## Required work
In the entries below, find the line with "R3: 1.8k (SIG5, SIG8) -> 1.8k (GND, SIG8)" and print exactly every line from there up to and including the line with "R17: 51k (SIG10, SIG15) -> none", with no other lines.

[Supplied records Boundary: Start]

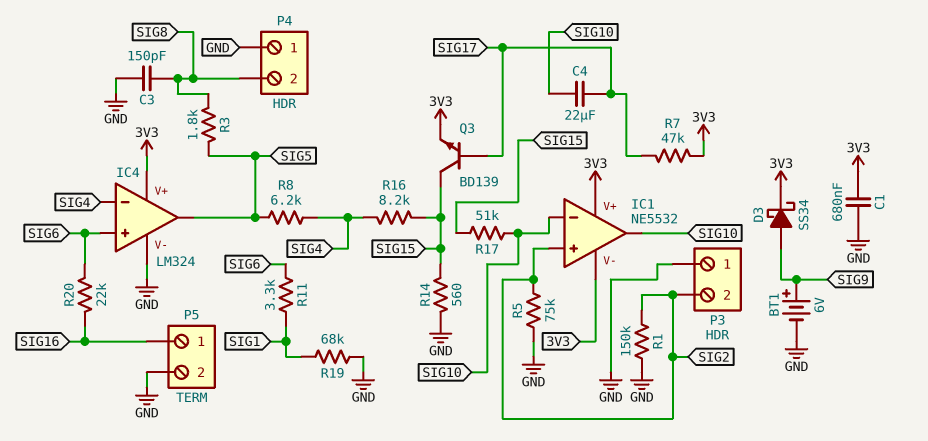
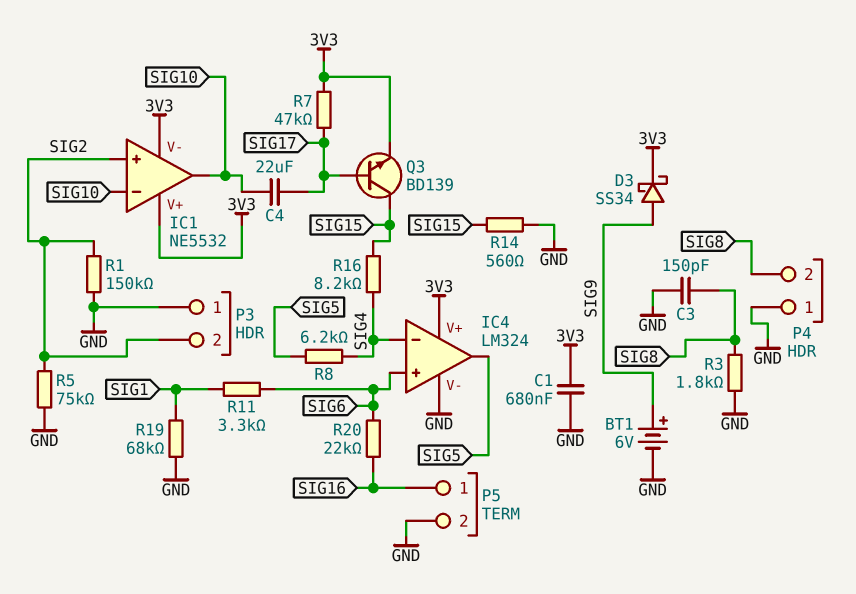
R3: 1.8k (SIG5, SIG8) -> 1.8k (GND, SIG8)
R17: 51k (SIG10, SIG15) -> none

[Supplied records Boundary: End]
[Supplied records Boundary: Start]

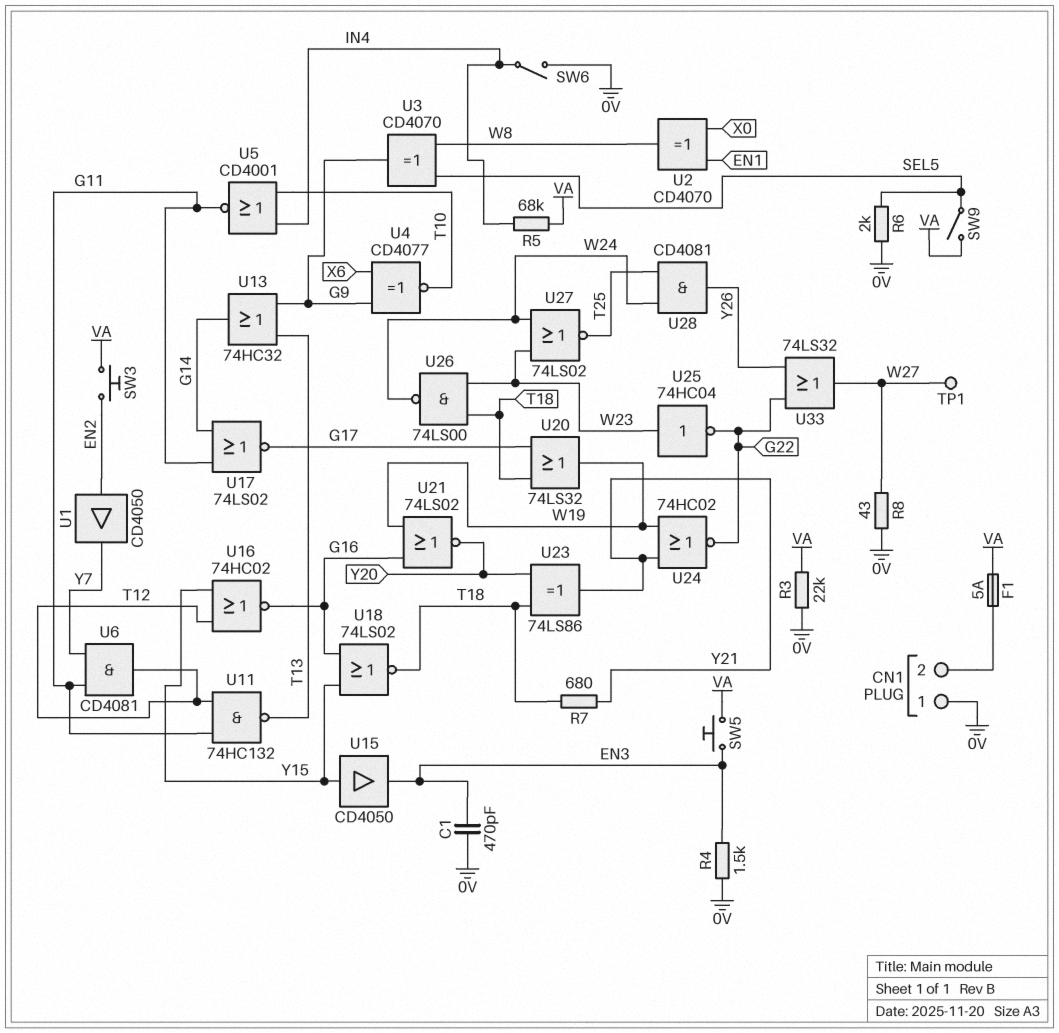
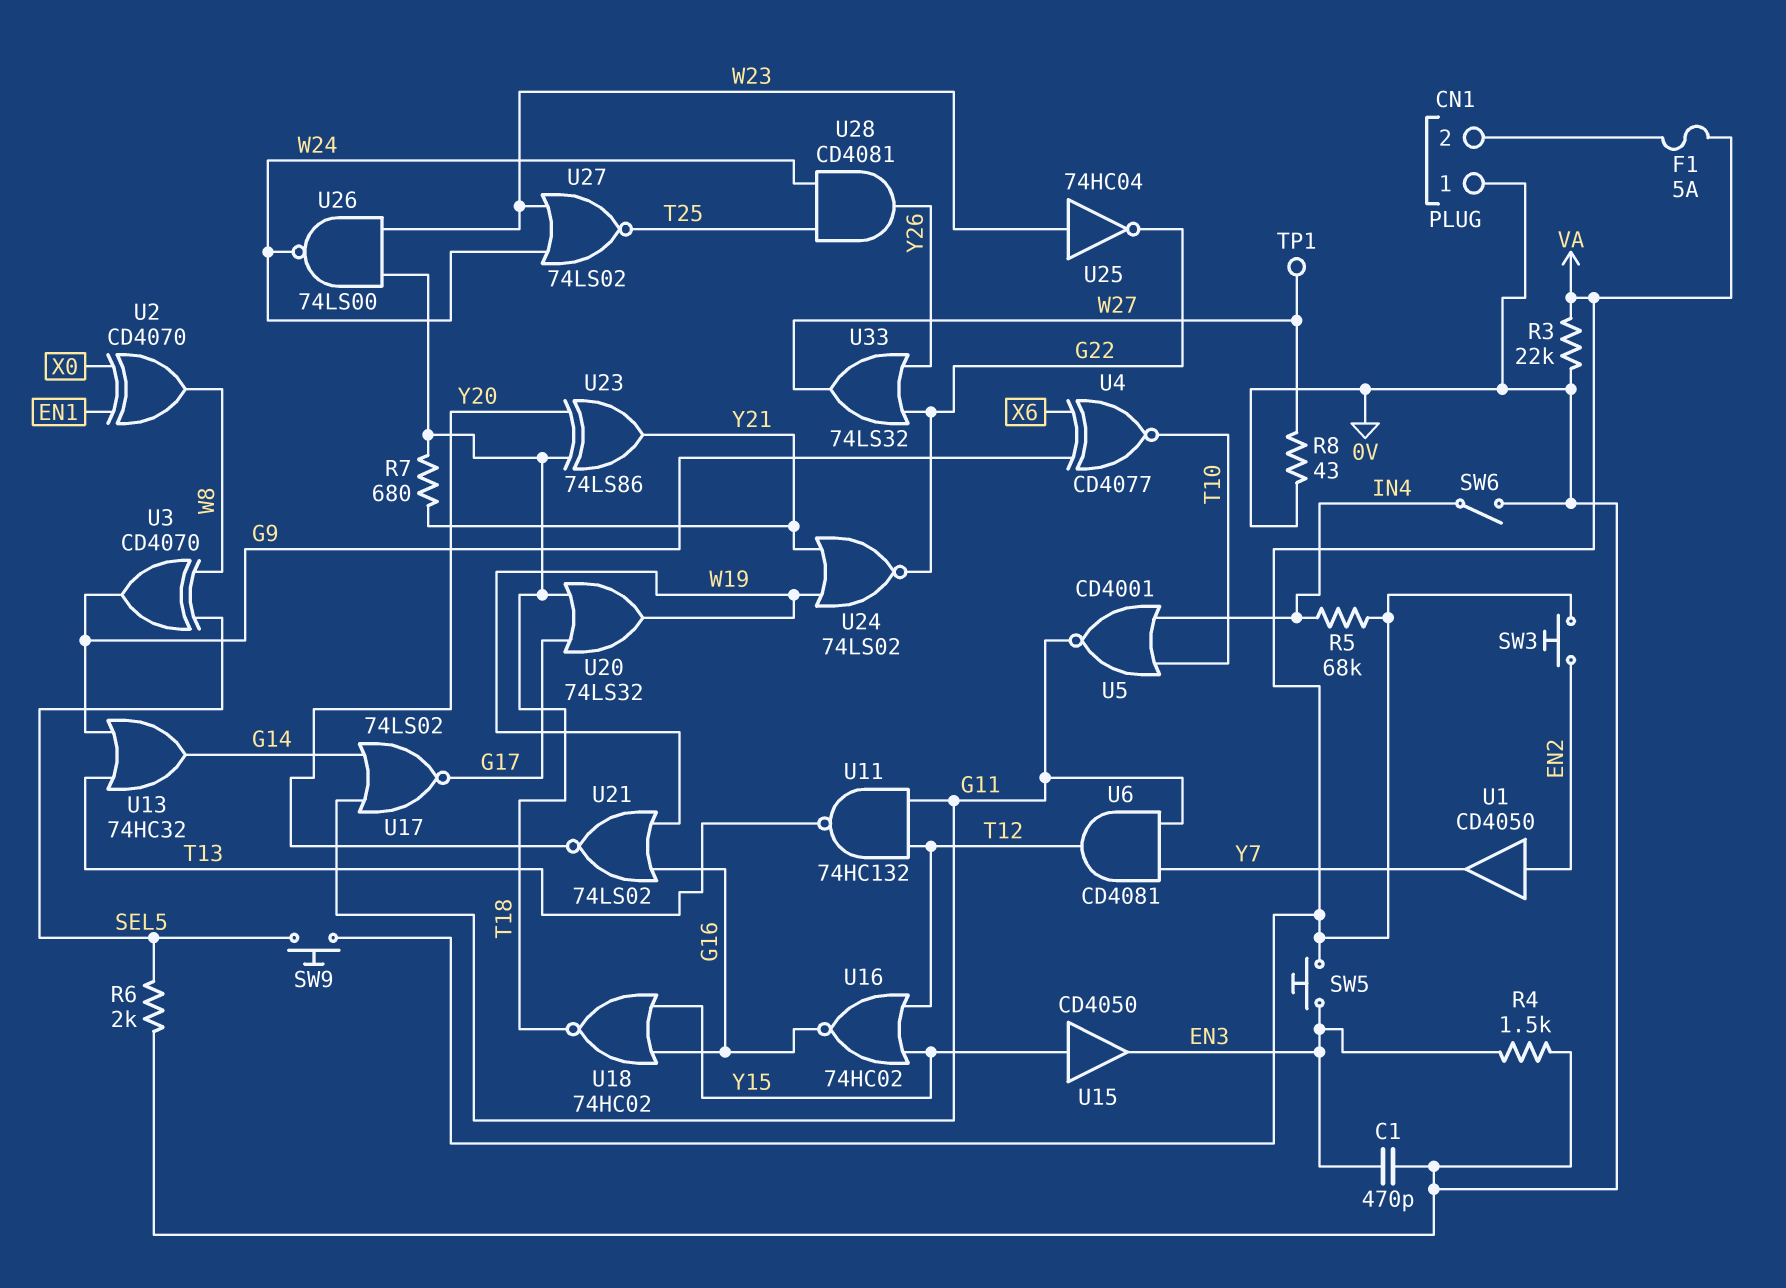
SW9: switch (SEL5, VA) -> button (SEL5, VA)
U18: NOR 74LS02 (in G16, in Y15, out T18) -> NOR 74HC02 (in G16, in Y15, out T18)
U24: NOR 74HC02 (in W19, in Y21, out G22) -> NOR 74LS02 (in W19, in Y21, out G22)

[Supplied records Boundary: End]

## Your response
R3: 1.8k (SIG5, SIG8) -> 1.8k (GND, SIG8)
R17: 51k (SIG10, SIG15) -> none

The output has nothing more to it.